* Data records *
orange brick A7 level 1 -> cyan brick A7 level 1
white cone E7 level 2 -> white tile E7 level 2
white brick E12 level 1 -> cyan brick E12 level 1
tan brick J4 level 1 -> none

--

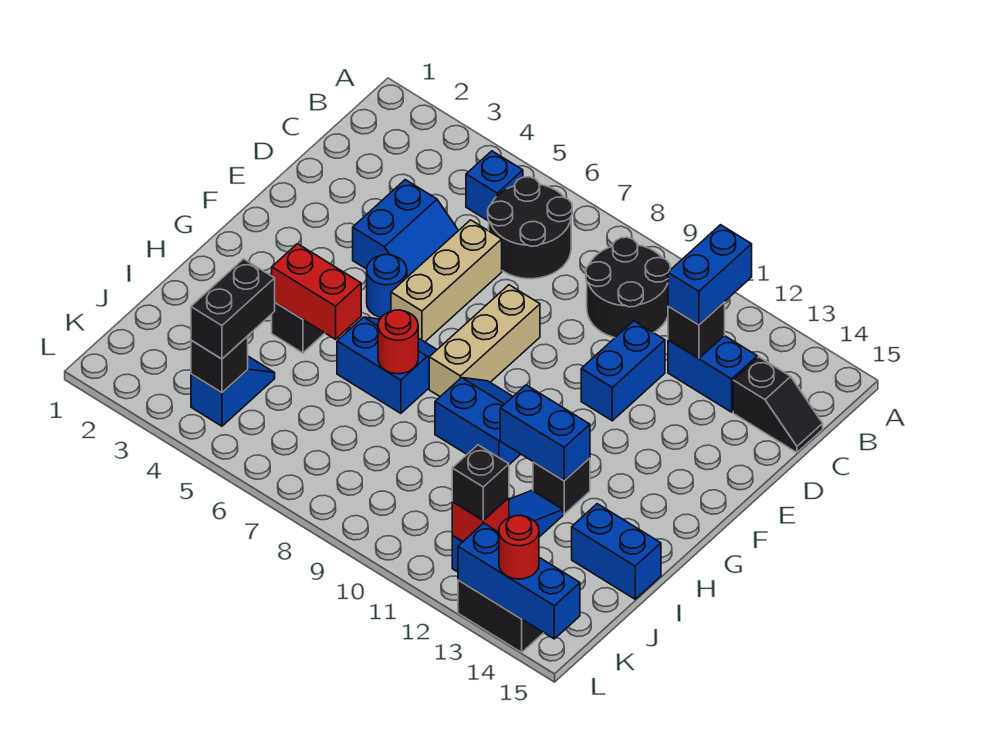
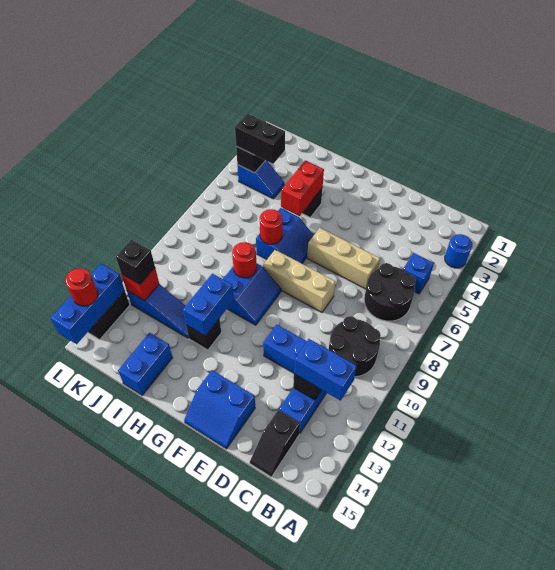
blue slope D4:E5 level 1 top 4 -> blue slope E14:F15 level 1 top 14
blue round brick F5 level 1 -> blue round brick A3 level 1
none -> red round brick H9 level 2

* Work item *
Copy the lines of the data above exactly as written, beginning with the line containing "white cone E7" and ending with the line containing "tan brick J4 level 1 -> none", and leave out all other lines.

* Exercise solution *
white cone E7 level 2 -> white tile E7 level 2
white brick E12 level 1 -> cyan brick E12 level 1
tan brick J4 level 1 -> none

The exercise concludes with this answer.